Given exercise. Extract verbatim the lines of the records below, from the start of the records up to and including the line with "green star: moved 1 px right, 2 px up". Omit the pictures from the output.

Given information.
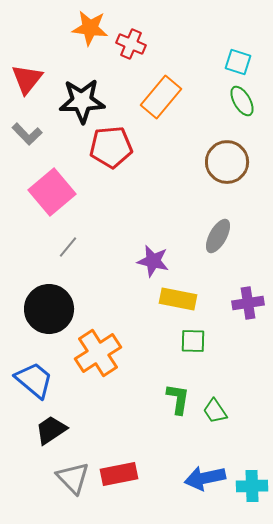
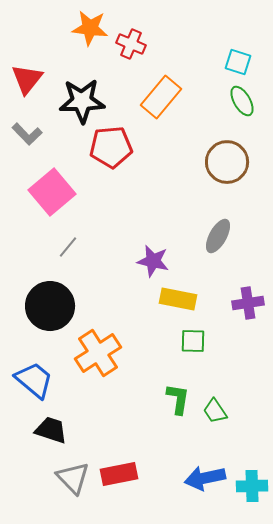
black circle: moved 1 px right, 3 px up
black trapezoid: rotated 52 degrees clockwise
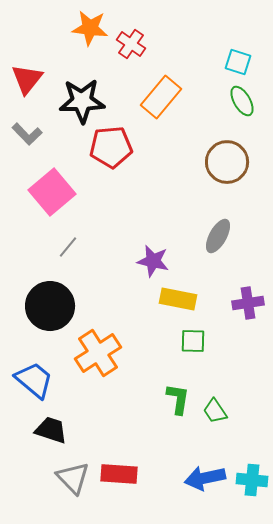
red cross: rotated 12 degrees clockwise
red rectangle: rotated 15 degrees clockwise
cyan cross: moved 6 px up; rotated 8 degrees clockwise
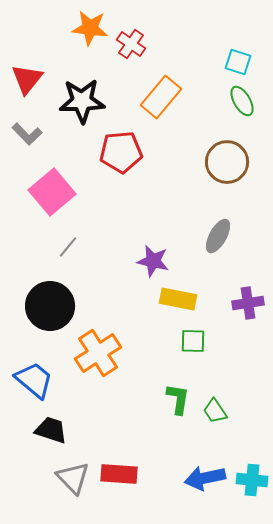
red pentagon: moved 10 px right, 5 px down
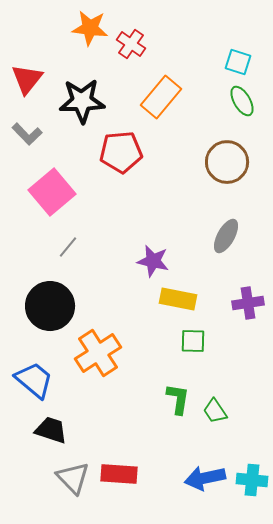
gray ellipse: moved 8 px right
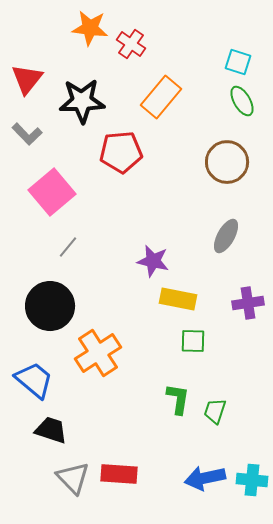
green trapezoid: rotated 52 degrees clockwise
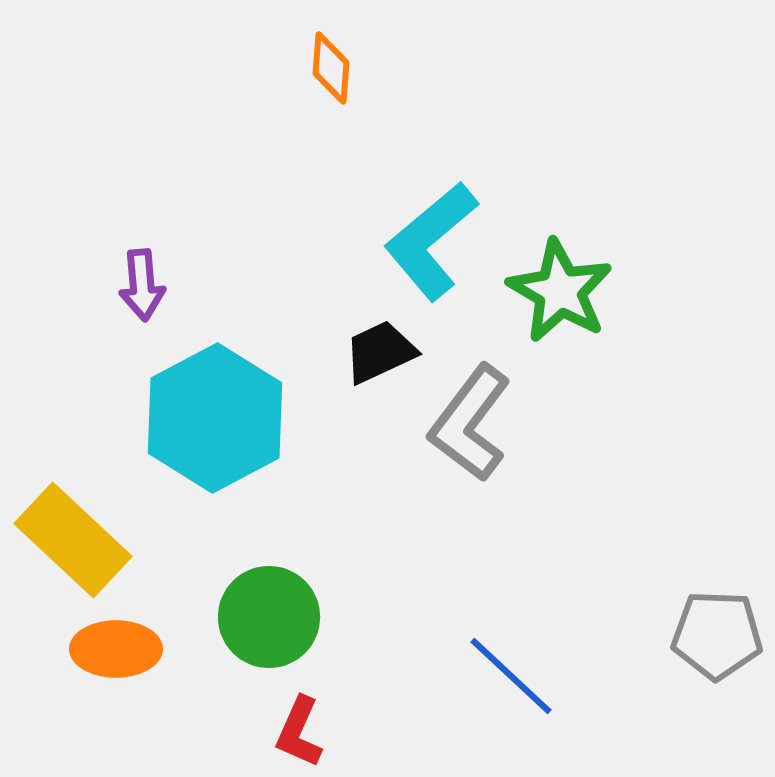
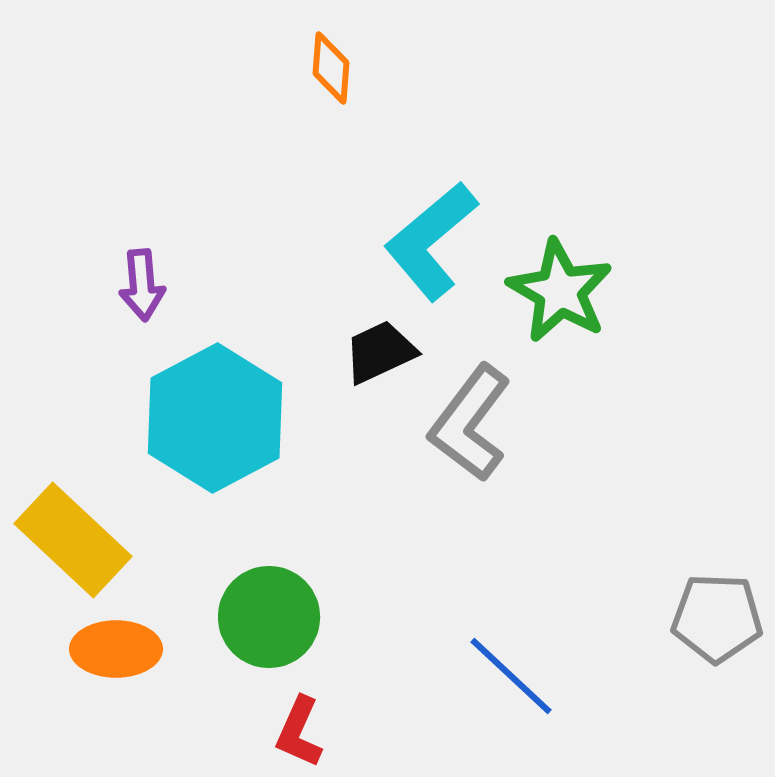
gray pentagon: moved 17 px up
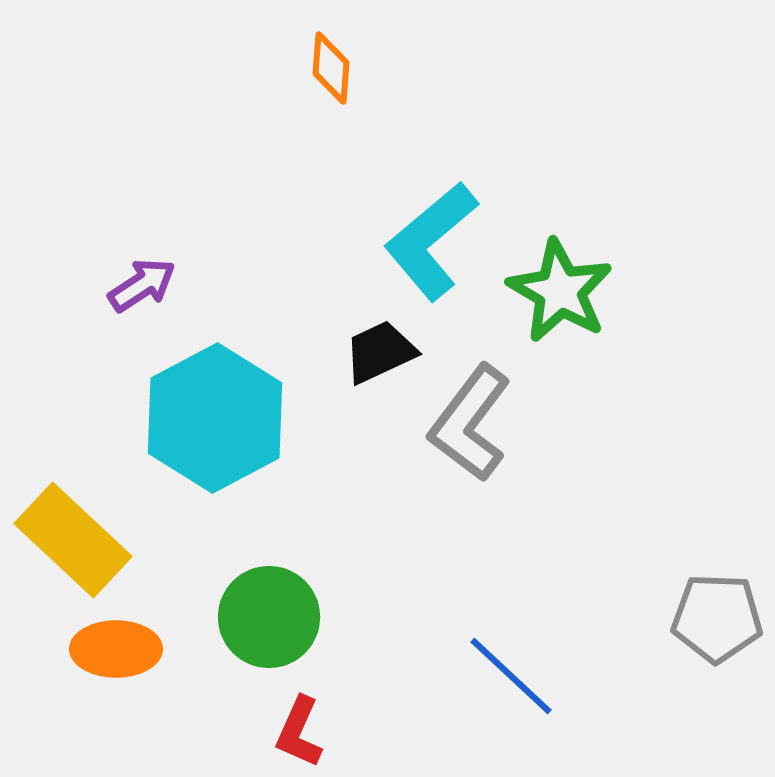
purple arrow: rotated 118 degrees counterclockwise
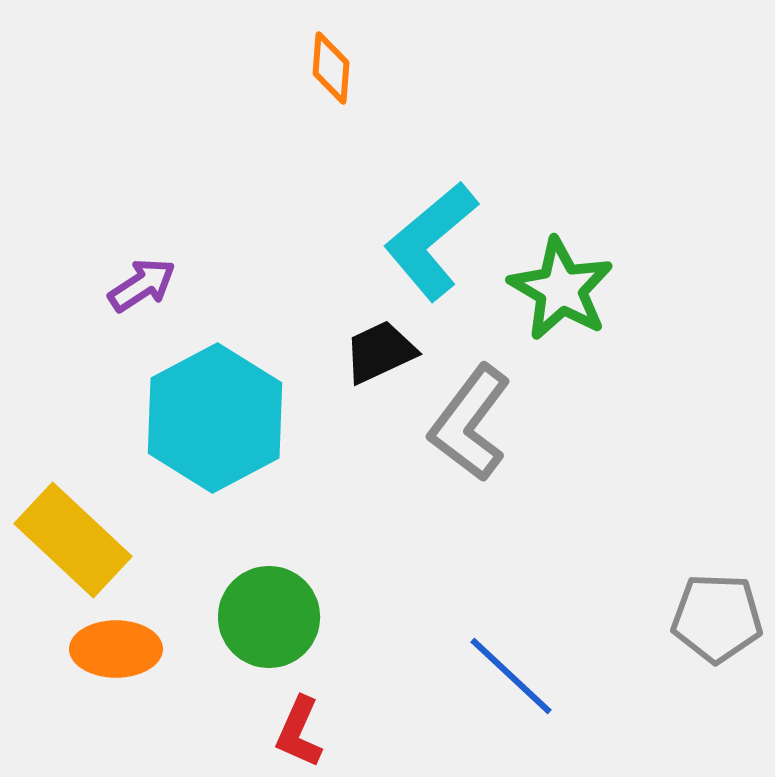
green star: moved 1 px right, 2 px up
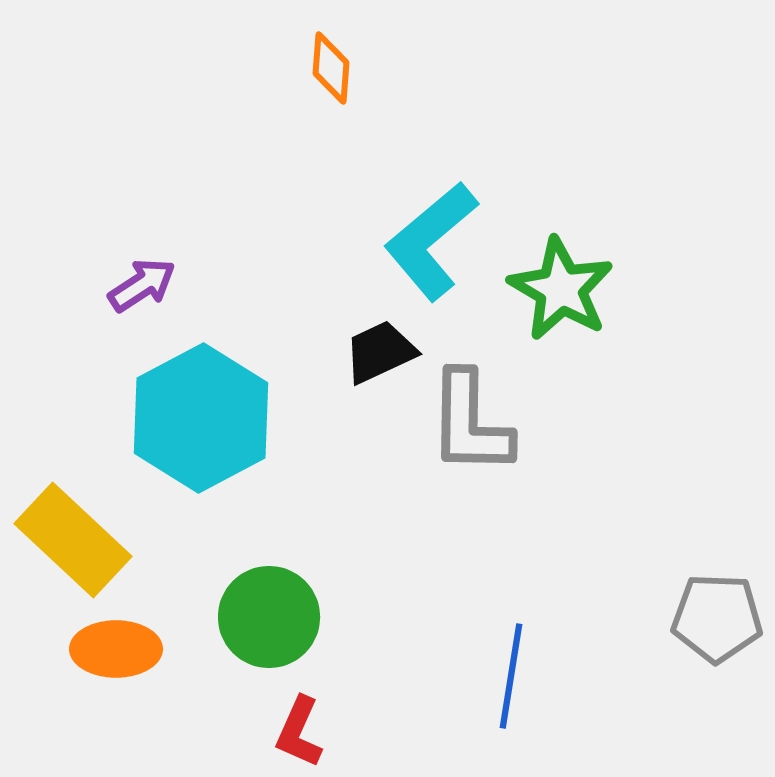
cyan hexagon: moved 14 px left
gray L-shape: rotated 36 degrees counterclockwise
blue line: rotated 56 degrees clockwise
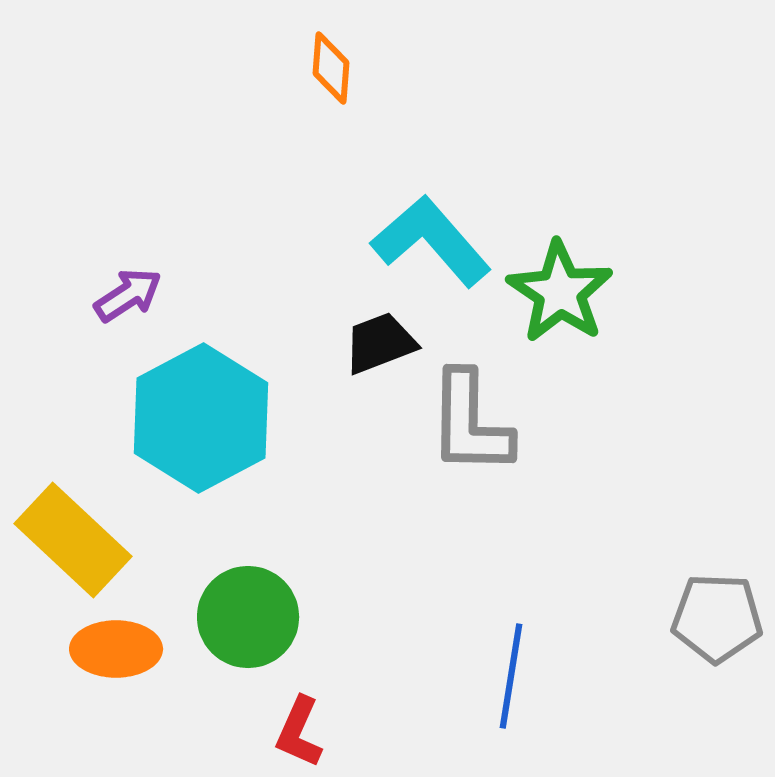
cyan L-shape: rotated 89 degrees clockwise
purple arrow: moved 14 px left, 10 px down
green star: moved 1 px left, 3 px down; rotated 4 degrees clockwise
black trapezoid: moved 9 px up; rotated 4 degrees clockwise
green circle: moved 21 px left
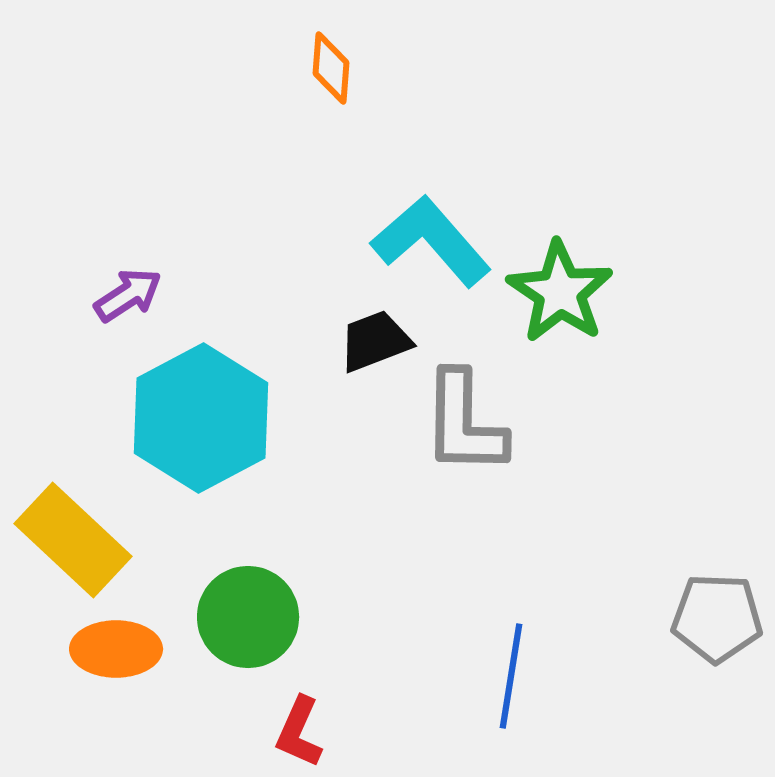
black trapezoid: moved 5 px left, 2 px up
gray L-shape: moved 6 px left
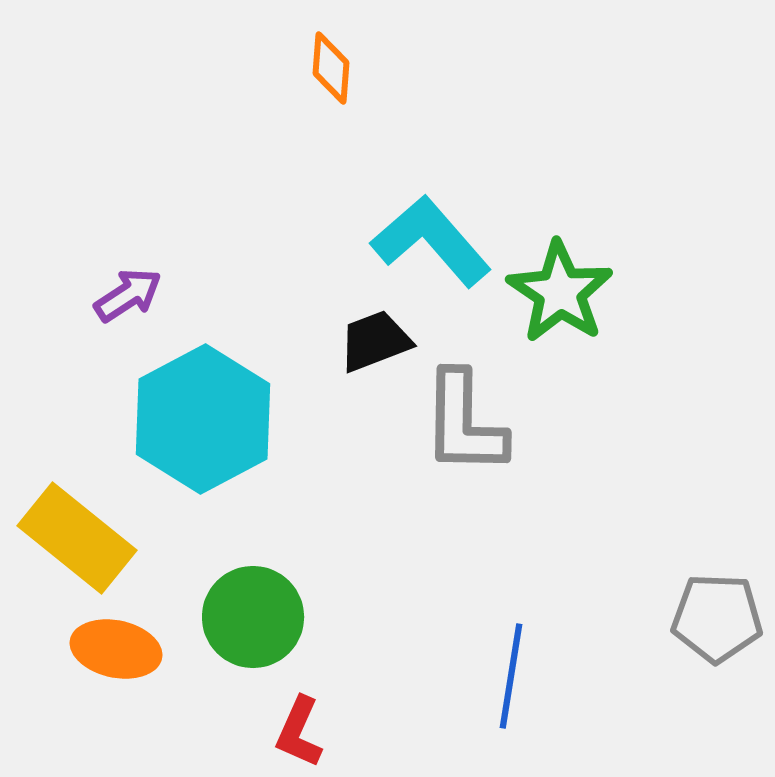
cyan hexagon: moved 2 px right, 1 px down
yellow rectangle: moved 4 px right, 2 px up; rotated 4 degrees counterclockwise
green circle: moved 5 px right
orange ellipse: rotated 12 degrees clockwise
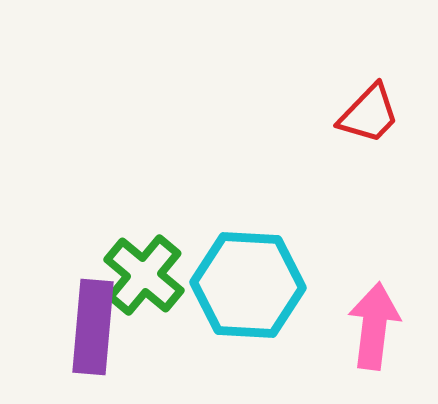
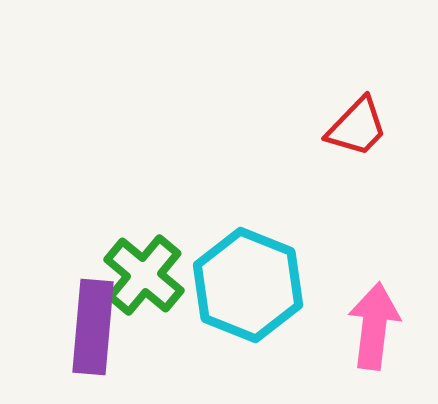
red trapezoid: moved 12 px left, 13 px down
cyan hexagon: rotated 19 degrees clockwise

Task result.
black circle: moved 1 px right, 3 px up
black trapezoid: rotated 52 degrees clockwise
red cross: rotated 12 degrees clockwise
red rectangle: rotated 15 degrees clockwise
cyan cross: moved 6 px up; rotated 8 degrees clockwise
red pentagon: moved 10 px right, 5 px down
gray ellipse: moved 8 px right
green trapezoid: rotated 52 degrees clockwise
gray pentagon: moved 17 px up
purple arrow: rotated 118 degrees counterclockwise
green star: moved 1 px right, 2 px up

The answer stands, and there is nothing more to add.